Task goal -
Working from the entries that follow, retype each one without any alteration.

Provided data -

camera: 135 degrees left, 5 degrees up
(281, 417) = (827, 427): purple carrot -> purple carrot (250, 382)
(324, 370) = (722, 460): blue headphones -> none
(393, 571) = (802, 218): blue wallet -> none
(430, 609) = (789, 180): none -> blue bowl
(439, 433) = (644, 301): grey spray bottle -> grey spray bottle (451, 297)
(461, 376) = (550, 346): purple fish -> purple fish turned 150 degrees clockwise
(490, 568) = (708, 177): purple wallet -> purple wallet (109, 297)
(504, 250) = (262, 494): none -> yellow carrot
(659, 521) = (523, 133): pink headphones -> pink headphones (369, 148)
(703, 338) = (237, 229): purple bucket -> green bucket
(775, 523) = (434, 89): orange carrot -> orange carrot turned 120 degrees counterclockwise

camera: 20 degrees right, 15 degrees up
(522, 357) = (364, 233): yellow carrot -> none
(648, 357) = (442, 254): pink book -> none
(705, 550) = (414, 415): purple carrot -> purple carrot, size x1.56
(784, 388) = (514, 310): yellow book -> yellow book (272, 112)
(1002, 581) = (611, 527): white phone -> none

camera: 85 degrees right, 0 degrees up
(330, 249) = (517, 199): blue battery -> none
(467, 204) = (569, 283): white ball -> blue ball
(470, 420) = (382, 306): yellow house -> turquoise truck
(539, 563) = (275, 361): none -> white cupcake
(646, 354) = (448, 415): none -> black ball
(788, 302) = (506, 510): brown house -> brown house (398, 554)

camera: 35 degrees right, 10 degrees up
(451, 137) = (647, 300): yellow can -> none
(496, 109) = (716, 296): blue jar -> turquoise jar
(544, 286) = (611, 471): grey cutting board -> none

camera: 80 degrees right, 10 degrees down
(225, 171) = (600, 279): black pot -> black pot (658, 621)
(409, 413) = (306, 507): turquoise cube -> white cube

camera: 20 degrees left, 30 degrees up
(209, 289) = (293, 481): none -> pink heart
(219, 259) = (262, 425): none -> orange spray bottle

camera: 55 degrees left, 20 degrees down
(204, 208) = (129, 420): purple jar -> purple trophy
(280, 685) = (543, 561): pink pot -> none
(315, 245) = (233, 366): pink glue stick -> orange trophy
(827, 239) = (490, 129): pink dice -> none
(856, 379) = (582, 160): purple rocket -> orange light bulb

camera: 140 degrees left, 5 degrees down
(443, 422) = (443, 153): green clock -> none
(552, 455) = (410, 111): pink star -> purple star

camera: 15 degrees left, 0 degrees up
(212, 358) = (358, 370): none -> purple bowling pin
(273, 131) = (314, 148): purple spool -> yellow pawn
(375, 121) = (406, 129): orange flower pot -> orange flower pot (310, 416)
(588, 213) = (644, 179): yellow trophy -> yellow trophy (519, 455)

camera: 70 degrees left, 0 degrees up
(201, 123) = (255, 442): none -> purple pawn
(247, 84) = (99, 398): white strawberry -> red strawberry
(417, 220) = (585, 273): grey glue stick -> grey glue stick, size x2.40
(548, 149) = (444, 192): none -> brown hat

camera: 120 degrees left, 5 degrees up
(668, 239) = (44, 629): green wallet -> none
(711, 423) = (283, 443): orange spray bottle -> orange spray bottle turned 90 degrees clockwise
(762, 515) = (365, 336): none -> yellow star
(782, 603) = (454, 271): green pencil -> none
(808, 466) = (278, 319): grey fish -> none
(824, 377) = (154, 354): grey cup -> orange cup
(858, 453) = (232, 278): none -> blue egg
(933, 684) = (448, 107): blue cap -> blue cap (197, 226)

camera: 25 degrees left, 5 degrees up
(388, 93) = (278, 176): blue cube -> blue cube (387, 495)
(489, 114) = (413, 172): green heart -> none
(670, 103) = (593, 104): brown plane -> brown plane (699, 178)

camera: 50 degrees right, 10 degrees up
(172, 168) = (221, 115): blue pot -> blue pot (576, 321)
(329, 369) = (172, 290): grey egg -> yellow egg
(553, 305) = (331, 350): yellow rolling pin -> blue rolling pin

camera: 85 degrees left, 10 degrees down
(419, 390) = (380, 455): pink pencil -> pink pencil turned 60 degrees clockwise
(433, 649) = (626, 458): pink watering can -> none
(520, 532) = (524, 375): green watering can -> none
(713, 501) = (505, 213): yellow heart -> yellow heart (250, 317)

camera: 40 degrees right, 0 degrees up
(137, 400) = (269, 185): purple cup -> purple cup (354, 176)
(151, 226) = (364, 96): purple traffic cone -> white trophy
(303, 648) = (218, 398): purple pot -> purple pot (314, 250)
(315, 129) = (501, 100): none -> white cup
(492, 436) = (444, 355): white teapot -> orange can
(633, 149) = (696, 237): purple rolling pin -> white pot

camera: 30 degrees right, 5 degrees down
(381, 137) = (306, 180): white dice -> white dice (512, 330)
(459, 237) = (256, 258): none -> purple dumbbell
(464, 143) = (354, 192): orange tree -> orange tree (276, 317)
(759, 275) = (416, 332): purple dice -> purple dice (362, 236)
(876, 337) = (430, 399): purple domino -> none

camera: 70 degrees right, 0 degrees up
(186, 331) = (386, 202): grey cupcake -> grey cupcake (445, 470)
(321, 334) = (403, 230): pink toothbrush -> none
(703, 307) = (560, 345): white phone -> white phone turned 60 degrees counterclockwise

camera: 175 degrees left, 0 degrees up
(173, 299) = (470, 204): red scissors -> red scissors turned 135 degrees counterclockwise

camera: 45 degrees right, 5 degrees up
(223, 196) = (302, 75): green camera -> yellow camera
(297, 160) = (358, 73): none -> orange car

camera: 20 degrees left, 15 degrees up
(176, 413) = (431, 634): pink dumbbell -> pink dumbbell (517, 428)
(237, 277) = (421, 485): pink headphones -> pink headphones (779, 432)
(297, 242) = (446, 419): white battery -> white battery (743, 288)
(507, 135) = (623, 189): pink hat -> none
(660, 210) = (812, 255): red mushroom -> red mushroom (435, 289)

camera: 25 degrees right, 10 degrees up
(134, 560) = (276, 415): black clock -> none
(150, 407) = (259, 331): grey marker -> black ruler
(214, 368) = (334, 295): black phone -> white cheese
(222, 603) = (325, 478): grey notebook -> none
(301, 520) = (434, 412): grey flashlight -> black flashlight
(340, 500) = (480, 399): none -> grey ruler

Answer space -
camera: 135 degrees left, 5 degrees up
(281, 417) = (827, 427): purple carrot -> purple carrot (250, 382)
(324, 370) = (722, 460): blue headphones -> none
(393, 571) = (802, 218): blue wallet -> none
(430, 609) = (789, 180): none -> blue bowl
(439, 433) = (644, 301): grey spray bottle -> grey spray bottle (451, 297)
(461, 376) = (550, 346): purple fish -> purple fish turned 150 degrees clockwise
(490, 568) = (708, 177): purple wallet -> purple wallet (109, 297)
(504, 250) = (262, 494): none -> yellow carrot
(659, 521) = (523, 133): pink headphones -> pink headphones (369, 148)
(703, 338) = (237, 229): purple bucket -> green bucket
(775, 523) = (434, 89): orange carrot -> orange carrot turned 120 degrees counterclockwise

camera: 20 degrees right, 15 degrees up
(522, 357) = (364, 233): yellow carrot -> none
(648, 357) = (442, 254): pink book -> none
(705, 550) = (414, 415): purple carrot -> purple carrot, size x1.56
(784, 388) = (514, 310): yellow book -> yellow book (272, 112)
(1002, 581) = (611, 527): white phone -> none

camera: 85 degrees right, 0 degrees up
(330, 249) = (517, 199): blue battery -> none
(467, 204) = (569, 283): white ball -> blue ball
(470, 420) = (382, 306): yellow house -> turquoise truck
(539, 563) = (275, 361): none -> white cupcake
(646, 354) = (448, 415): none -> black ball
(788, 302) = (506, 510): brown house -> brown house (398, 554)

camera: 35 degrees right, 10 degrees up
(451, 137) = (647, 300): yellow can -> none
(496, 109) = (716, 296): blue jar -> turquoise jar
(544, 286) = (611, 471): grey cutting board -> none

camera: 80 degrees right, 10 degrees down
(225, 171) = (600, 279): black pot -> black pot (658, 621)
(409, 413) = (306, 507): turquoise cube -> white cube

camera: 20 degrees left, 30 degrees up
(209, 289) = (293, 481): none -> pink heart
(219, 259) = (262, 425): none -> orange spray bottle

camera: 55 degrees left, 20 degrees down
(204, 208) = (129, 420): purple jar -> purple trophy
(280, 685) = (543, 561): pink pot -> none
(315, 245) = (233, 366): pink glue stick -> orange trophy
(827, 239) = (490, 129): pink dice -> none
(856, 379) = (582, 160): purple rocket -> orange light bulb

camera: 140 degrees left, 5 degrees down
(443, 422) = (443, 153): green clock -> none
(552, 455) = (410, 111): pink star -> purple star

camera: 15 degrees left, 0 degrees up
(212, 358) = (358, 370): none -> purple bowling pin
(273, 131) = (314, 148): purple spool -> yellow pawn
(375, 121) = (406, 129): orange flower pot -> orange flower pot (310, 416)
(588, 213) = (644, 179): yellow trophy -> yellow trophy (519, 455)

camera: 70 degrees left, 0 degrees up
(201, 123) = (255, 442): none -> purple pawn
(247, 84) = (99, 398): white strawberry -> red strawberry
(417, 220) = (585, 273): grey glue stick -> grey glue stick, size x2.40
(548, 149) = (444, 192): none -> brown hat

camera: 120 degrees left, 5 degrees up
(668, 239) = (44, 629): green wallet -> none
(711, 423) = (283, 443): orange spray bottle -> orange spray bottle turned 90 degrees clockwise
(762, 515) = (365, 336): none -> yellow star
(782, 603) = (454, 271): green pencil -> none
(808, 466) = (278, 319): grey fish -> none
(824, 377) = (154, 354): grey cup -> orange cup
(858, 453) = (232, 278): none -> blue egg
(933, 684) = (448, 107): blue cap -> blue cap (197, 226)

camera: 25 degrees left, 5 degrees up
(388, 93) = (278, 176): blue cube -> blue cube (387, 495)
(489, 114) = (413, 172): green heart -> none
(670, 103) = (593, 104): brown plane -> brown plane (699, 178)

camera: 50 degrees right, 10 degrees up
(172, 168) = (221, 115): blue pot -> blue pot (576, 321)
(329, 369) = (172, 290): grey egg -> yellow egg
(553, 305) = (331, 350): yellow rolling pin -> blue rolling pin

camera: 85 degrees left, 10 degrees down
(419, 390) = (380, 455): pink pencil -> pink pencil turned 60 degrees clockwise
(433, 649) = (626, 458): pink watering can -> none
(520, 532) = (524, 375): green watering can -> none
(713, 501) = (505, 213): yellow heart -> yellow heart (250, 317)

camera: 40 degrees right, 0 degrees up
(137, 400) = (269, 185): purple cup -> purple cup (354, 176)
(151, 226) = (364, 96): purple traffic cone -> white trophy
(303, 648) = (218, 398): purple pot -> purple pot (314, 250)
(315, 129) = (501, 100): none -> white cup
(492, 436) = (444, 355): white teapot -> orange can
(633, 149) = (696, 237): purple rolling pin -> white pot

camera: 30 degrees right, 5 degrees down
(381, 137) = (306, 180): white dice -> white dice (512, 330)
(459, 237) = (256, 258): none -> purple dumbbell
(464, 143) = (354, 192): orange tree -> orange tree (276, 317)
(759, 275) = (416, 332): purple dice -> purple dice (362, 236)
(876, 337) = (430, 399): purple domino -> none

camera: 70 degrees right, 0 degrees up
(186, 331) = (386, 202): grey cupcake -> grey cupcake (445, 470)
(321, 334) = (403, 230): pink toothbrush -> none
(703, 307) = (560, 345): white phone -> white phone turned 60 degrees counterclockwise

camera: 175 degrees left, 0 degrees up
(173, 299) = (470, 204): red scissors -> red scissors turned 135 degrees counterclockwise

camera: 45 degrees right, 5 degrees up
(223, 196) = (302, 75): green camera -> yellow camera
(297, 160) = (358, 73): none -> orange car

camera: 20 degrees left, 15 degrees up
(176, 413) = (431, 634): pink dumbbell -> pink dumbbell (517, 428)
(237, 277) = (421, 485): pink headphones -> pink headphones (779, 432)
(297, 242) = (446, 419): white battery -> white battery (743, 288)
(507, 135) = (623, 189): pink hat -> none
(660, 210) = (812, 255): red mushroom -> red mushroom (435, 289)

camera: 25 degrees right, 10 degrees up
(134, 560) = (276, 415): black clock -> none
(150, 407) = (259, 331): grey marker -> black ruler
(214, 368) = (334, 295): black phone -> white cheese
(222, 603) = (325, 478): grey notebook -> none
(301, 520) = (434, 412): grey flashlight -> black flashlight
(340, 500) = (480, 399): none -> grey ruler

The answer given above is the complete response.